EXERCISE DETAILS: Search the records for lines with the word "green" and copy each match.

[Scene image comparisons]
:::
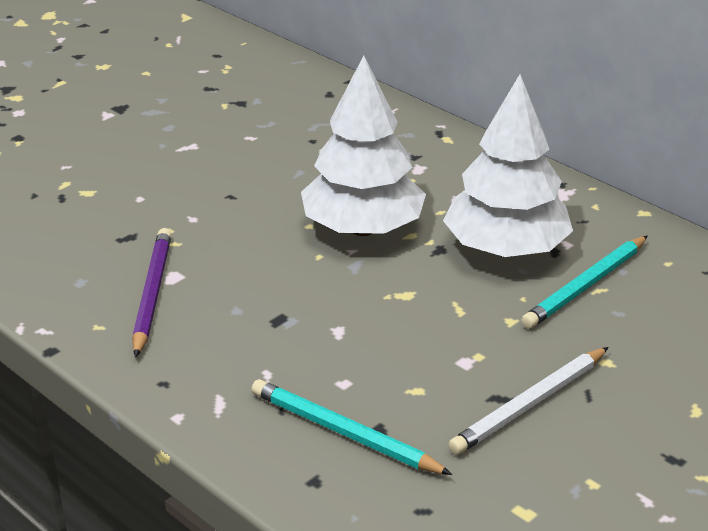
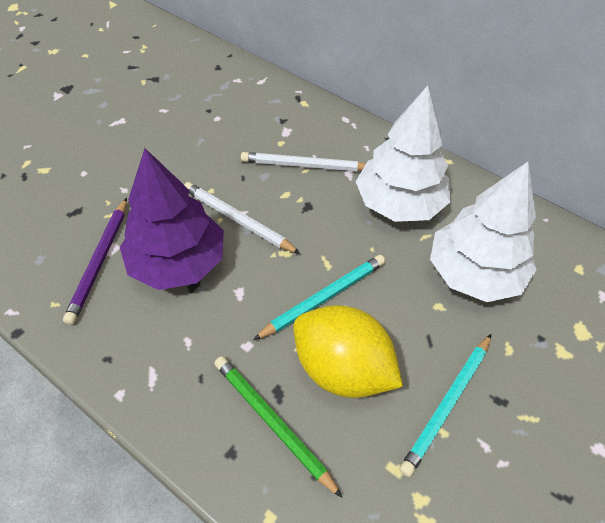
green pencil: 0 -> 1
purple tree: 0 -> 1
white pencil: 1 -> 2
yellow lemon: 0 -> 1

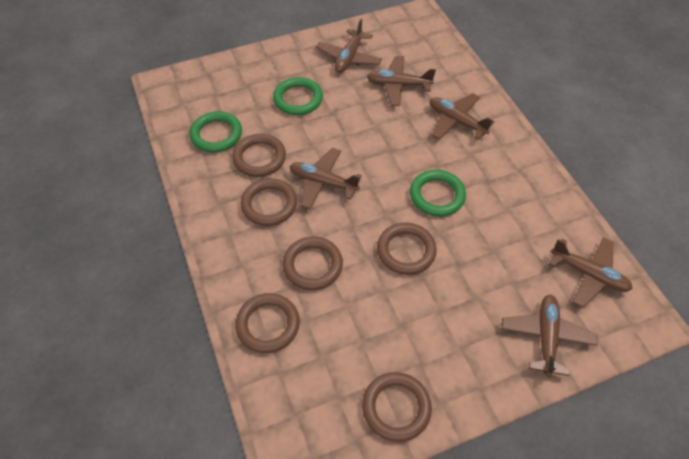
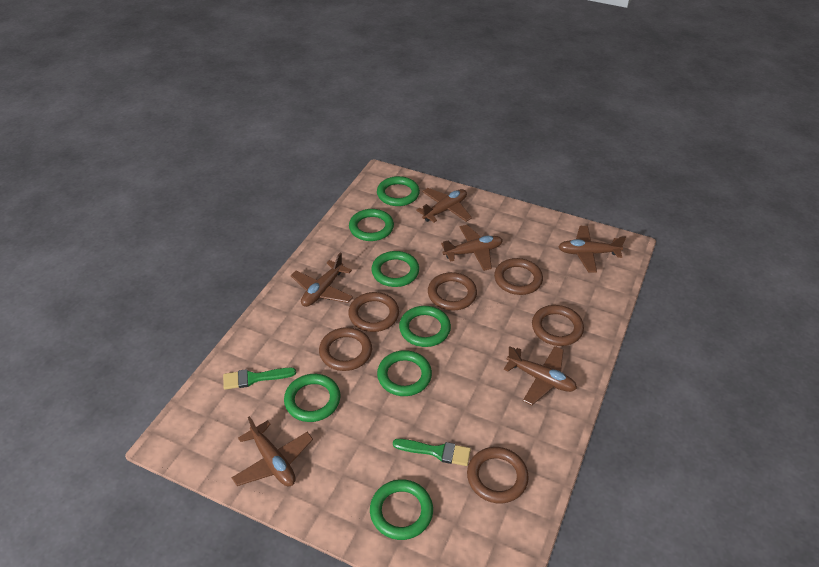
green brush: 0 -> 2
green ring: 3 -> 7

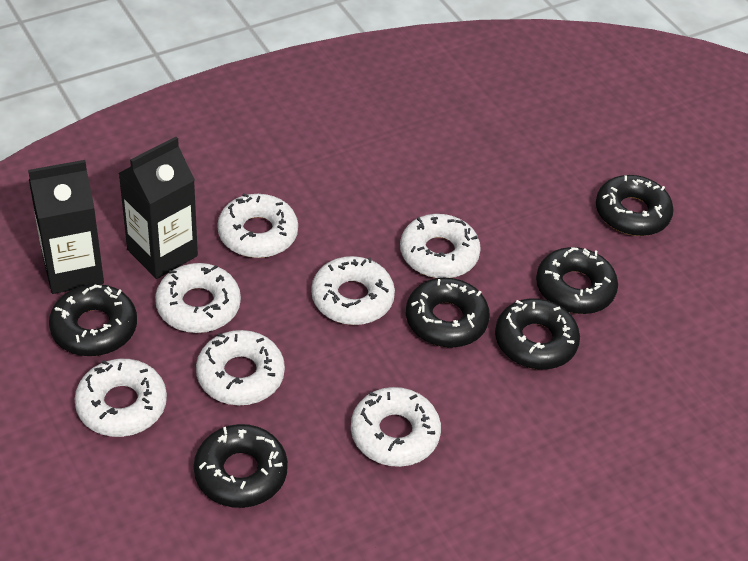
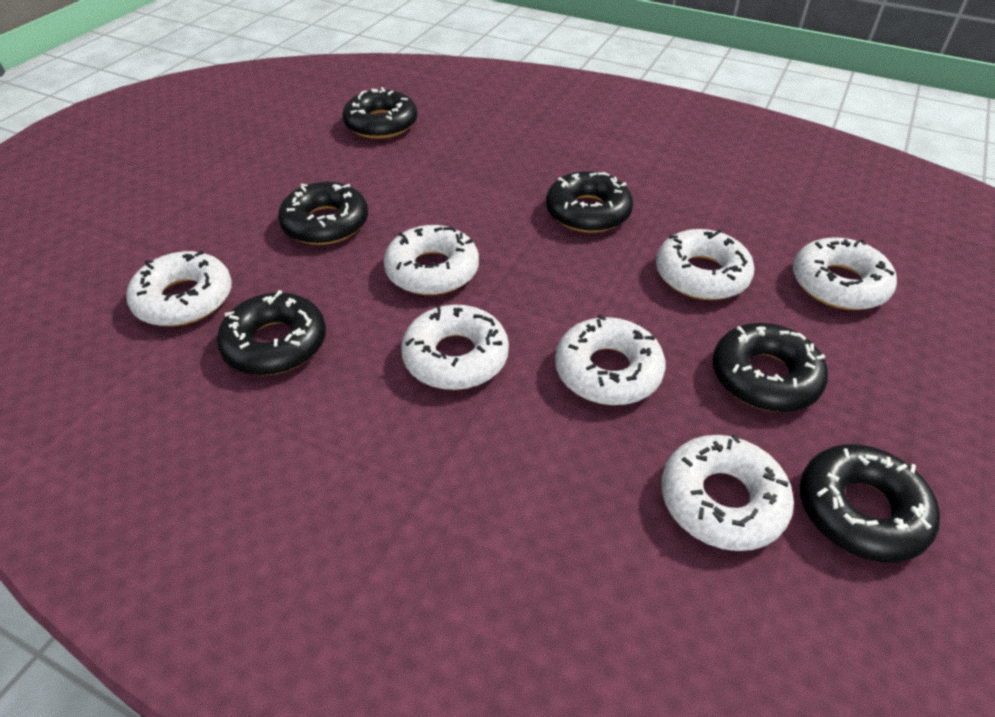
black carton: 2 -> 0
:::
WRITTEN SOLUTION:
green pencil: 0 -> 1
green brush: 0 -> 2
green ring: 3 -> 7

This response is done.